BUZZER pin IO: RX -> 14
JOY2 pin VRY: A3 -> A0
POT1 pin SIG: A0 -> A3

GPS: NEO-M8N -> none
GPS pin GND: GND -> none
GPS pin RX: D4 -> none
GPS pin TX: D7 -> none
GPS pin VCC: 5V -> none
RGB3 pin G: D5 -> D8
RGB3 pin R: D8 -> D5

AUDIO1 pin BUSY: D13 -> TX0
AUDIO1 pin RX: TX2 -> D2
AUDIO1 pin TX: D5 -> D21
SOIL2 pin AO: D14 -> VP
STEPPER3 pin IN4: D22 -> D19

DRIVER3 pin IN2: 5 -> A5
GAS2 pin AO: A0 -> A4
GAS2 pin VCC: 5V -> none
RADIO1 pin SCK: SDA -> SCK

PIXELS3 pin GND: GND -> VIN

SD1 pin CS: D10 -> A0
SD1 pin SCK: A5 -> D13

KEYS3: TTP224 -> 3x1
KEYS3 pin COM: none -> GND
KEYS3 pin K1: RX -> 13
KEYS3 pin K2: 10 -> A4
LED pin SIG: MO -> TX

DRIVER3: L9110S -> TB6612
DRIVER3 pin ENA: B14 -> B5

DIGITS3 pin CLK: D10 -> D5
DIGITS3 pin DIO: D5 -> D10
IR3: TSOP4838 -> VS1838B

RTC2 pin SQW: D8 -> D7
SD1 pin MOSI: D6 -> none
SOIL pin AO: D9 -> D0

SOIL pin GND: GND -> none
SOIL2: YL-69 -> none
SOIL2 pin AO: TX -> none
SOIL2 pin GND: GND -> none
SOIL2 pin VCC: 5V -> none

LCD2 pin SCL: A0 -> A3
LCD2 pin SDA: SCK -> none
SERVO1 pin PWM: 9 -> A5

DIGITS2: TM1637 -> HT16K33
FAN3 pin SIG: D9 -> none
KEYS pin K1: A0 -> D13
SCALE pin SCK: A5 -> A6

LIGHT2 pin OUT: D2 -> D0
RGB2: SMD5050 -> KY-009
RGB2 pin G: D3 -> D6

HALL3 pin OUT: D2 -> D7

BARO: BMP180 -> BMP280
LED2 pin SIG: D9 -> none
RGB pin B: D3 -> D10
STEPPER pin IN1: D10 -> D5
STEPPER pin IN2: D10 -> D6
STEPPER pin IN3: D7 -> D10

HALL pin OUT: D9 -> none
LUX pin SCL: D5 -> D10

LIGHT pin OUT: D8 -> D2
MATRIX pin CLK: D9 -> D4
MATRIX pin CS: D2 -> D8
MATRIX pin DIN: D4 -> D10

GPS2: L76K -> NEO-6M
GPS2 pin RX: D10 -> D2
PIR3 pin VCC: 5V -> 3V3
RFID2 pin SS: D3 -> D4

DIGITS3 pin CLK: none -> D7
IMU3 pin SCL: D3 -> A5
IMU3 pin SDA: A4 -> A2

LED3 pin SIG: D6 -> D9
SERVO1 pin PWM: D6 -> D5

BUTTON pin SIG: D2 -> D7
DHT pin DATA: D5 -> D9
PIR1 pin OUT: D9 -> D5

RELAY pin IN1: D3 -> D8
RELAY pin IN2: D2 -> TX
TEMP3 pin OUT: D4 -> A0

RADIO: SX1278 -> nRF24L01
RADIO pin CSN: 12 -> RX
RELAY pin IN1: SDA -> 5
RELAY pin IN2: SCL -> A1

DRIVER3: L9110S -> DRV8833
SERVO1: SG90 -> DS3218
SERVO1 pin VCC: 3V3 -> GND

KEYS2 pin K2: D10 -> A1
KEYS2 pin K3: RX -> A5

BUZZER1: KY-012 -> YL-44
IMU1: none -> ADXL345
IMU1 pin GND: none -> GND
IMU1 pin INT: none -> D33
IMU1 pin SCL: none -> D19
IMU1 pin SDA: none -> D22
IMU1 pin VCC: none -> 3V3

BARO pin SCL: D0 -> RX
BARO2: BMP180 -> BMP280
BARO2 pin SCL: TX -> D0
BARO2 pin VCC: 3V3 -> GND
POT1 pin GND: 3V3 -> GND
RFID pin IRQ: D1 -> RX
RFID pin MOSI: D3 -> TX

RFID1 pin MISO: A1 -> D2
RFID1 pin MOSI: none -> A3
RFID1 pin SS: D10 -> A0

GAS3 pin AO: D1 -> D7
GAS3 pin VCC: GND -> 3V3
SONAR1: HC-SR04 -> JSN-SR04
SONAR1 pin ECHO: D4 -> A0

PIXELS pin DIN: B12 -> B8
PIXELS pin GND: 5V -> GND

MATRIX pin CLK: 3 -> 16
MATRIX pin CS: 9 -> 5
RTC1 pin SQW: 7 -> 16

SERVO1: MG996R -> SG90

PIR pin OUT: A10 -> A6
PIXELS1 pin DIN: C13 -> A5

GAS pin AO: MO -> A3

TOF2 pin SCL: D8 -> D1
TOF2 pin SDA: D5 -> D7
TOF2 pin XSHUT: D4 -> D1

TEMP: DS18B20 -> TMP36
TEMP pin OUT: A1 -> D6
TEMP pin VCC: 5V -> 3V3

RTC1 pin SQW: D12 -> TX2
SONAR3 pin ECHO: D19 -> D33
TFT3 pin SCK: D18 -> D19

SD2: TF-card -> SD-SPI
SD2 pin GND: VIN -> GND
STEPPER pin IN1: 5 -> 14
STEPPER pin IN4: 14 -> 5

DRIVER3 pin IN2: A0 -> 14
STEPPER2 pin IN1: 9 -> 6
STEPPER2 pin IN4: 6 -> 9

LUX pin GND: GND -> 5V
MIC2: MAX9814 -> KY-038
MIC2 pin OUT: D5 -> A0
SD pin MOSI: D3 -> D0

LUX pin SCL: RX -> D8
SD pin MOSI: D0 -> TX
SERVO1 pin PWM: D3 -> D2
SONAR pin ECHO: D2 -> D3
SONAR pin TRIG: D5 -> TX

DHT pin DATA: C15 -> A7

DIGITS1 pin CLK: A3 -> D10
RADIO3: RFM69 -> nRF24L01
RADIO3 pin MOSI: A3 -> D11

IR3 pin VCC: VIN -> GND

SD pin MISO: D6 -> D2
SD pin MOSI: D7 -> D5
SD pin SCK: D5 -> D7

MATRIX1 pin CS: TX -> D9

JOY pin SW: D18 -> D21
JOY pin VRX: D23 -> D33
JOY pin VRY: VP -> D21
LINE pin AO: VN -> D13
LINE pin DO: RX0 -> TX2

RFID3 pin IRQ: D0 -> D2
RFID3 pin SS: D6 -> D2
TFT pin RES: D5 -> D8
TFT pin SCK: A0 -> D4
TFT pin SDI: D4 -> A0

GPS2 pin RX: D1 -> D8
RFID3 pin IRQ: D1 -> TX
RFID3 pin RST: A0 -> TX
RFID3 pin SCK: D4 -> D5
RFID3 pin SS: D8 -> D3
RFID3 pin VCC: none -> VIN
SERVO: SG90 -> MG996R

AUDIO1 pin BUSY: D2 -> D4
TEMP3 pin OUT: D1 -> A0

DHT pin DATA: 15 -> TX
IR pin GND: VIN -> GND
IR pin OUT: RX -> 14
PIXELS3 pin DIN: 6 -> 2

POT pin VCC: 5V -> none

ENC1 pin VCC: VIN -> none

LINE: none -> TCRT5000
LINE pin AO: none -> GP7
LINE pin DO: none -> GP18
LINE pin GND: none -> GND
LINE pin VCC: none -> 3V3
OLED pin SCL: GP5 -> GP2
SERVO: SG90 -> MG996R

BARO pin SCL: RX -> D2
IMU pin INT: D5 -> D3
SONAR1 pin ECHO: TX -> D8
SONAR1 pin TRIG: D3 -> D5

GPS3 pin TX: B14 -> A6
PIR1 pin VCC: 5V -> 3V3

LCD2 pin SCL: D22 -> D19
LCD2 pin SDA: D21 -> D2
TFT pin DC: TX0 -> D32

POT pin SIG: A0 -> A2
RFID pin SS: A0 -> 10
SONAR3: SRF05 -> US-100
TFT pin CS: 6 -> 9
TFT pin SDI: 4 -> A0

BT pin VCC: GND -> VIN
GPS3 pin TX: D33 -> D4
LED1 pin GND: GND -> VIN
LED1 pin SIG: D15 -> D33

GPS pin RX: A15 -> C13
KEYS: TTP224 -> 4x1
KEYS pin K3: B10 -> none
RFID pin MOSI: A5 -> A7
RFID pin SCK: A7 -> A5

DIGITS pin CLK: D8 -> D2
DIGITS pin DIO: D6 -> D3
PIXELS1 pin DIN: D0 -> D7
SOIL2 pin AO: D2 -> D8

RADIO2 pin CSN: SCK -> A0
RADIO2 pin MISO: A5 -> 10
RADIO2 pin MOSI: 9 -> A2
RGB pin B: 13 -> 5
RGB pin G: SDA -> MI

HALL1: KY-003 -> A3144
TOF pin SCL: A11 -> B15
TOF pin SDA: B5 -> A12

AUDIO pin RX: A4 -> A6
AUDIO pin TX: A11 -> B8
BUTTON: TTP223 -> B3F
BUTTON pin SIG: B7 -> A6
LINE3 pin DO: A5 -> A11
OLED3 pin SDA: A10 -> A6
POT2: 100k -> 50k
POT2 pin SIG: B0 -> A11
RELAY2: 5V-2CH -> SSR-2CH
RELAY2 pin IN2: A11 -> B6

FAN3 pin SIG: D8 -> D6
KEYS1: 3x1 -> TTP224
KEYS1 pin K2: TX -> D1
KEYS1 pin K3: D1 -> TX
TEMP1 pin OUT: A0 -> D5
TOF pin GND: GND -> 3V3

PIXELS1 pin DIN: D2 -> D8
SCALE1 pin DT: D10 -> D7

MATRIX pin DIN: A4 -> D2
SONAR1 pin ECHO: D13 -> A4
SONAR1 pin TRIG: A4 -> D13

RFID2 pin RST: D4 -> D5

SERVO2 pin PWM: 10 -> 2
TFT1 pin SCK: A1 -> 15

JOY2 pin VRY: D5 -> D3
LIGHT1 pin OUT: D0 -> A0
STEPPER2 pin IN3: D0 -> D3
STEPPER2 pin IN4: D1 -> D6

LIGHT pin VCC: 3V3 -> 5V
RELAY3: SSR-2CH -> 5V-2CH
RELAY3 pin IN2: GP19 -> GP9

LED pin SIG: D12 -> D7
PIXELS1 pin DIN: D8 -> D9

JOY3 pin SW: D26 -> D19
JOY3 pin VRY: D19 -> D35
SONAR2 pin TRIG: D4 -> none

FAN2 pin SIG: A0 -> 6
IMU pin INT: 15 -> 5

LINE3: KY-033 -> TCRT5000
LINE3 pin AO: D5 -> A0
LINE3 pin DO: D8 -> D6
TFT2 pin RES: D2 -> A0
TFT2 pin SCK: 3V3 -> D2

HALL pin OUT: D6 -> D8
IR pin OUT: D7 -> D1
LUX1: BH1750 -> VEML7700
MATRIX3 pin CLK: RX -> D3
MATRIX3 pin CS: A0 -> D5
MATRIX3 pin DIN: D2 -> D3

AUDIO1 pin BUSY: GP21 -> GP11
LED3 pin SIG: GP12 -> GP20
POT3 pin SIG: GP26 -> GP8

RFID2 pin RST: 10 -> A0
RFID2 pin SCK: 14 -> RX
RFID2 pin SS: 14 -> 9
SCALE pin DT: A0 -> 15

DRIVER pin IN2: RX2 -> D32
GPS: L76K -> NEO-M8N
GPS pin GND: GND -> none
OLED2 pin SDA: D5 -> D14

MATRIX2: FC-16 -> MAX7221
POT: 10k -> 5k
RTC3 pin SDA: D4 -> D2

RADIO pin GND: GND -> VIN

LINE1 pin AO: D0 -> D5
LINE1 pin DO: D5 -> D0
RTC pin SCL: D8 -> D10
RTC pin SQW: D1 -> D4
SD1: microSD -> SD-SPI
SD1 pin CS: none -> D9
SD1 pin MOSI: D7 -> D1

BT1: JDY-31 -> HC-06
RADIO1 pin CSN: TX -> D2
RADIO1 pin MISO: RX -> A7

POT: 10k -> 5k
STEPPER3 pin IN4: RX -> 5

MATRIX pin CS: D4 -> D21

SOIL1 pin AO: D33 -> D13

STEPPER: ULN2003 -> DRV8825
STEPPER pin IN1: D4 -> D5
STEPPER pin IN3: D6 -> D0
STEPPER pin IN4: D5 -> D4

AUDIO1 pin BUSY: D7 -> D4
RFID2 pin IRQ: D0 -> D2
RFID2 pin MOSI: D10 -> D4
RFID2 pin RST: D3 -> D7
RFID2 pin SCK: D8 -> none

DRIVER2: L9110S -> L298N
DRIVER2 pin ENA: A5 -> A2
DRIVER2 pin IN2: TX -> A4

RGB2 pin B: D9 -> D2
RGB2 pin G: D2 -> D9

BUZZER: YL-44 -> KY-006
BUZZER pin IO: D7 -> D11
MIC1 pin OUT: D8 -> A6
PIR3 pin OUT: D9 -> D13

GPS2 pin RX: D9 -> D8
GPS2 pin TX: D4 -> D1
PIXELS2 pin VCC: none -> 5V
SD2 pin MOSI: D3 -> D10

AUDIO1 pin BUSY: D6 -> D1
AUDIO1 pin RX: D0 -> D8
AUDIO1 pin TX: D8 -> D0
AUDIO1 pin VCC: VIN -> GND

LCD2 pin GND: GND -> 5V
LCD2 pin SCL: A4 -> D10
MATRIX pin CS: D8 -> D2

+++

• Aim of the exercise:
Return only the part of the records above that opens with the line containing "TFT3 pin SCK: D18 -> D19" and closes with the line containing "SONAR1 pin ECHO: TX -> D8", ends included.

• Reply:
TFT3 pin SCK: D18 -> D19

SD2: TF-card -> SD-SPI
SD2 pin GND: VIN -> GND
STEPPER pin IN1: 5 -> 14
STEPPER pin IN4: 14 -> 5

DRIVER3 pin IN2: A0 -> 14
STEPPER2 pin IN1: 9 -> 6
STEPPER2 pin IN4: 6 -> 9

LUX pin GND: GND -> 5V
MIC2: MAX9814 -> KY-038
MIC2 pin OUT: D5 -> A0
SD pin MOSI: D3 -> D0

LUX pin SCL: RX -> D8
SD pin MOSI: D0 -> TX
SERVO1 pin PWM: D3 -> D2
SONAR pin ECHO: D2 -> D3
SONAR pin TRIG: D5 -> TX

DHT pin DATA: C15 -> A7

DIGITS1 pin CLK: A3 -> D10
RADIO3: RFM69 -> nRF24L01
RADIO3 pin MOSI: A3 -> D11

IR3 pin VCC: VIN -> GND

SD pin MISO: D6 -> D2
SD pin MOSI: D7 -> D5
SD pin SCK: D5 -> D7

MATRIX1 pin CS: TX -> D9

JOY pin SW: D18 -> D21
JOY pin VRX: D23 -> D33
JOY pin VRY: VP -> D21
LINE pin AO: VN -> D13
LINE pin DO: RX0 -> TX2

RFID3 pin IRQ: D0 -> D2
RFID3 pin SS: D6 -> D2
TFT pin RES: D5 -> D8
TFT pin SCK: A0 -> D4
TFT pin SDI: D4 -> A0

GPS2 pin RX: D1 -> D8
RFID3 pin IRQ: D1 -> TX
RFID3 pin RST: A0 -> TX
RFID3 pin SCK: D4 -> D5
RFID3 pin SS: D8 -> D3
RFID3 pin VCC: none -> VIN
SERVO: SG90 -> MG996R

AUDIO1 pin BUSY: D2 -> D4
TEMP3 pin OUT: D1 -> A0

DHT pin DATA: 15 -> TX
IR pin GND: VIN -> GND
IR pin OUT: RX -> 14
PIXELS3 pin DIN: 6 -> 2

POT pin VCC: 5V -> none

ENC1 pin VCC: VIN -> none

LINE: none -> TCRT5000
LINE pin AO: none -> GP7
LINE pin DO: none -> GP18
LINE pin GND: none -> GND
LINE pin VCC: none -> 3V3
OLED pin SCL: GP5 -> GP2
SERVO: SG90 -> MG996R

BARO pin SCL: RX -> D2
IMU pin INT: D5 -> D3
SONAR1 pin ECHO: TX -> D8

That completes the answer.